▶ _Work task_: Starting at the line that contains "(386, 459) = (391, 351): grey carton -> none", quote each line exactly through the last line of the entries, both included.

▶ _Coordinate-based change listings_:

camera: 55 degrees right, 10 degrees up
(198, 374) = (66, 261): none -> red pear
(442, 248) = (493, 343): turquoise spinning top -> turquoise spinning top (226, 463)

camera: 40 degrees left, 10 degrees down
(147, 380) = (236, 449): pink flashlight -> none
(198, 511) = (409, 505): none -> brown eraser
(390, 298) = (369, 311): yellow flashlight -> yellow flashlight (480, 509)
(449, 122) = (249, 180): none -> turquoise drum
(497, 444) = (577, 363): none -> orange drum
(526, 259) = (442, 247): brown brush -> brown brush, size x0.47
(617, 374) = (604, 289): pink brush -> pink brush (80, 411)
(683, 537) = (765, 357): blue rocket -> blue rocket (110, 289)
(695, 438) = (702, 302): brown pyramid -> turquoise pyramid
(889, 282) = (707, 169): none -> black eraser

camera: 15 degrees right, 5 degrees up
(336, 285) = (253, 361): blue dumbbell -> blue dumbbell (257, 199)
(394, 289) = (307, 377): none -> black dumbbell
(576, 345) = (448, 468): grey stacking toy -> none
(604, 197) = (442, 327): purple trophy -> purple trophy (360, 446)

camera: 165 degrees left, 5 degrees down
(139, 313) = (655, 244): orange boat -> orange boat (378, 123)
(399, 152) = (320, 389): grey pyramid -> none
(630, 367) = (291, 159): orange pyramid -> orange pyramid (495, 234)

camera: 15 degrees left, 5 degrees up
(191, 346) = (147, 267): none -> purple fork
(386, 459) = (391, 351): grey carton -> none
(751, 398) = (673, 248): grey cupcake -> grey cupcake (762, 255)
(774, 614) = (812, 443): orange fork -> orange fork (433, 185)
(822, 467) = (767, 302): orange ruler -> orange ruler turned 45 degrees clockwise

▶ _Result_:
(386, 459) = (391, 351): grey carton -> none
(751, 398) = (673, 248): grey cupcake -> grey cupcake (762, 255)
(774, 614) = (812, 443): orange fork -> orange fork (433, 185)
(822, 467) = (767, 302): orange ruler -> orange ruler turned 45 degrees clockwise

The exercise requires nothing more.